Object change listings:
((

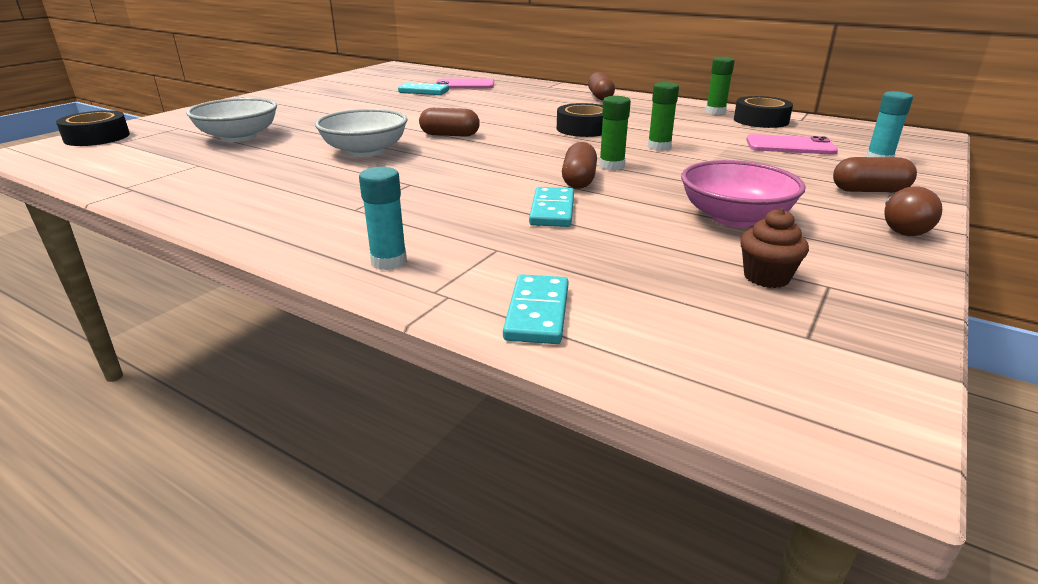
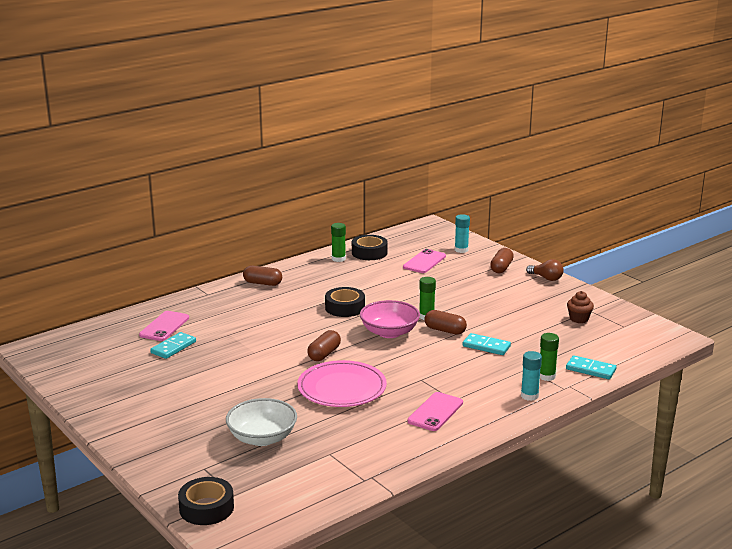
camera: 70 degrees left, 5 degrees down
white bowl [315,109,407,157] -> pink plate [297,360,387,407]
green glue stick [648,82,679,151] -> green glue stick moved to [540,333,559,381]
pink bowl [681,160,806,227] -> pink bowl moved to [360,300,420,338]
none -> pink phone [408,392,463,431]

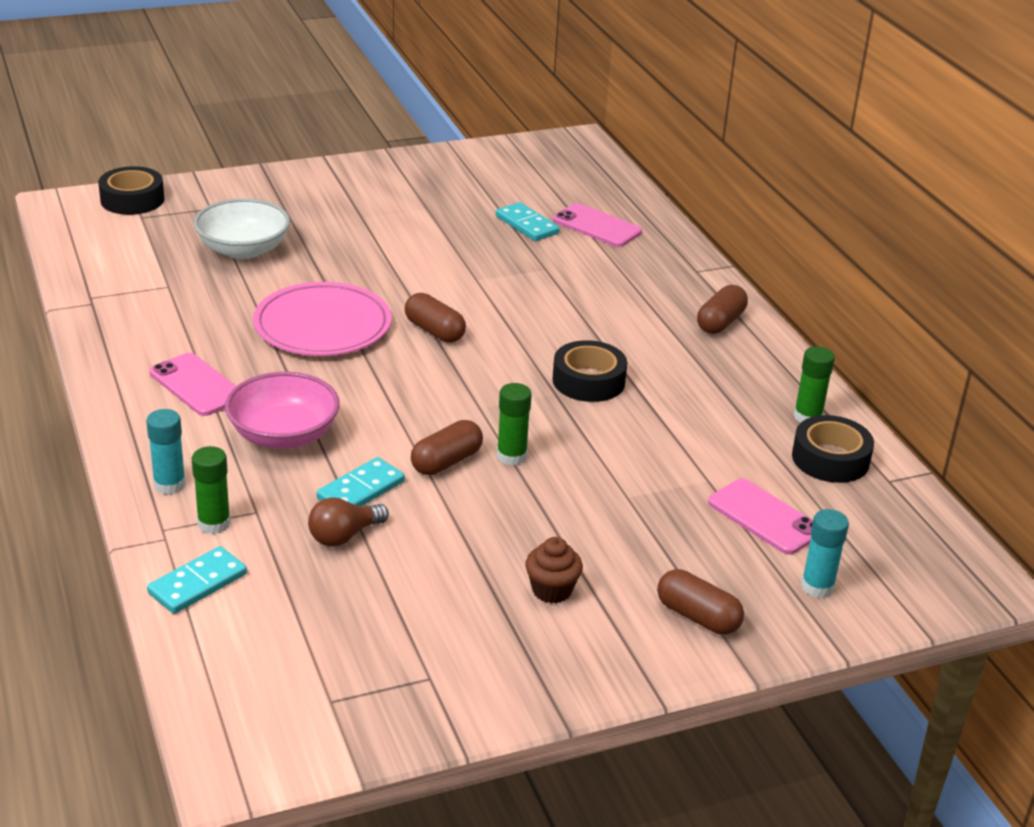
camera: 105 degrees right, 10 degrees up
pink bowl [360,300,420,338] -> pink bowl moved to [225,372,340,449]
brown light bulb [526,259,564,281] -> brown light bulb moved to [308,497,389,547]
brown cupcake [567,291,594,323] -> brown cupcake moved to [525,537,583,603]

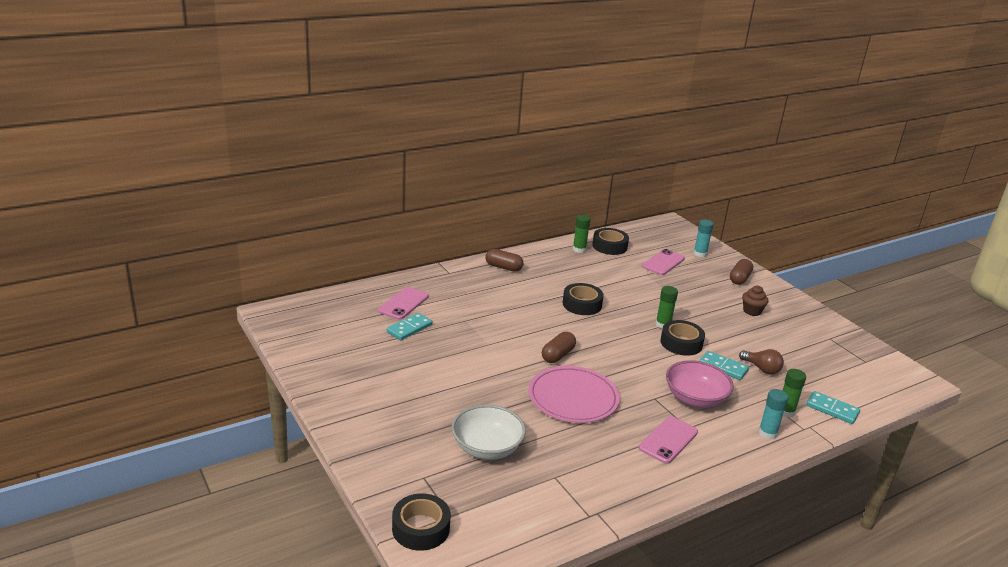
camera: 100 degrees left, 5 degrees down
brown capsule [411,420,483,475] -> black tape [660,320,705,356]

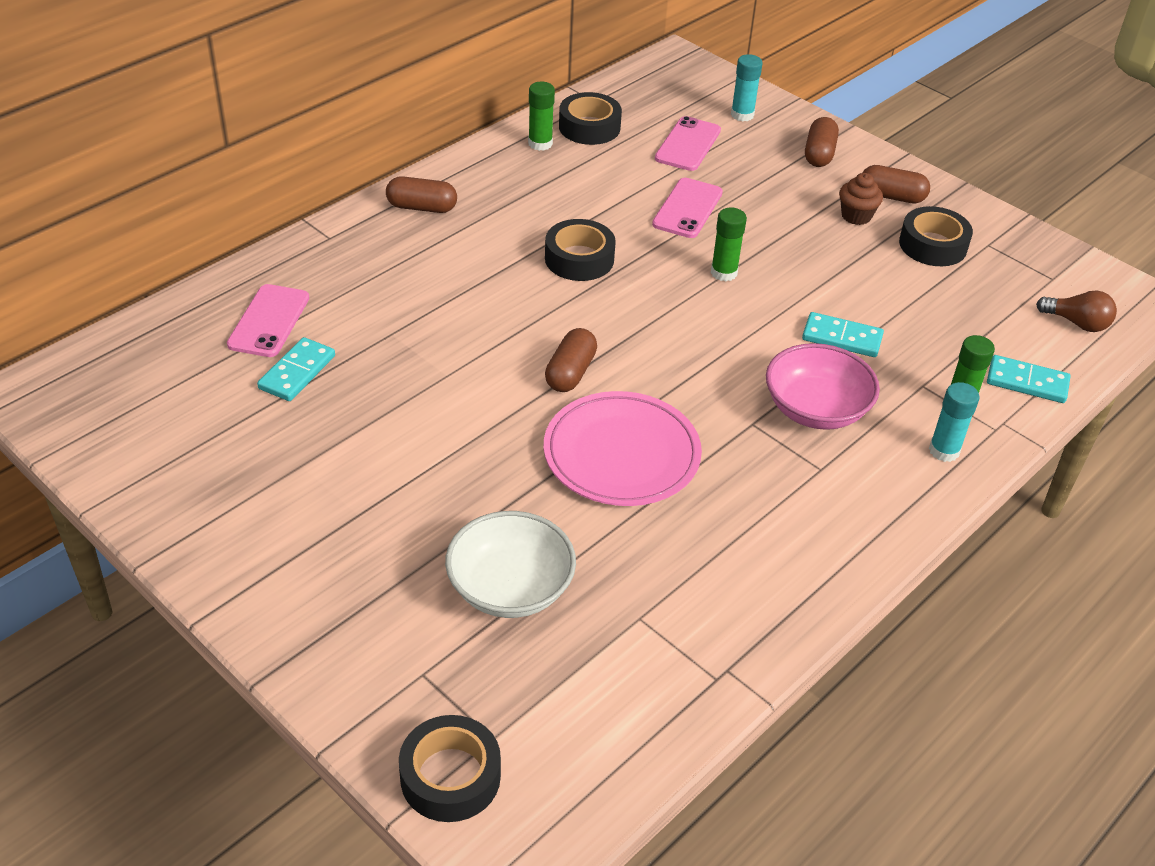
camera: 15 degrees left, 15 degrees up
pink phone [639,416,698,464] -> pink phone moved to [652,178,723,238]
black tape [660,320,705,356] -> black tape moved to [899,206,973,266]
brown light bulb [739,349,784,375] -> brown light bulb moved to [1036,290,1117,332]
none -> brown capsule [862,165,930,203]

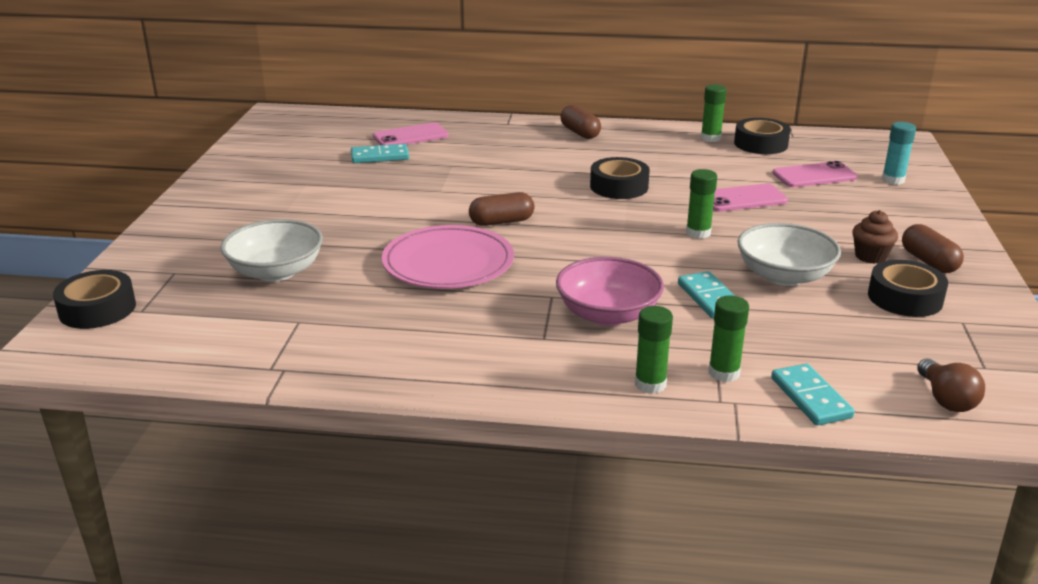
camera: 55 degrees right, 15 degrees down
brown capsule [805,117,839,167] -> none
turquoise glue stick [929,382,980,462] -> green glue stick [635,306,673,394]
none -> white bowl [738,223,841,286]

))

Exercise details: Repeat the records above exactly, without any pictures.

Exercise solution:
camera: 70 degrees left, 5 degrees down
white bowl [315,109,407,157] -> pink plate [297,360,387,407]
green glue stick [648,82,679,151] -> green glue stick moved to [540,333,559,381]
pink bowl [681,160,806,227] -> pink bowl moved to [360,300,420,338]
none -> pink phone [408,392,463,431]

camera: 105 degrees right, 10 degrees up
pink bowl [360,300,420,338] -> pink bowl moved to [225,372,340,449]
brown light bulb [526,259,564,281] -> brown light bulb moved to [308,497,389,547]
brown cupcake [567,291,594,323] -> brown cupcake moved to [525,537,583,603]

camera: 100 degrees left, 5 degrees down
brown capsule [411,420,483,475] -> black tape [660,320,705,356]

camera: 15 degrees left, 15 degrees up
pink phone [639,416,698,464] -> pink phone moved to [652,178,723,238]
black tape [660,320,705,356] -> black tape moved to [899,206,973,266]
brown light bulb [739,349,784,375] -> brown light bulb moved to [1036,290,1117,332]
none -> brown capsule [862,165,930,203]

camera: 55 degrees right, 15 degrees down
brown capsule [805,117,839,167] -> none
turquoise glue stick [929,382,980,462] -> green glue stick [635,306,673,394]
none -> white bowl [738,223,841,286]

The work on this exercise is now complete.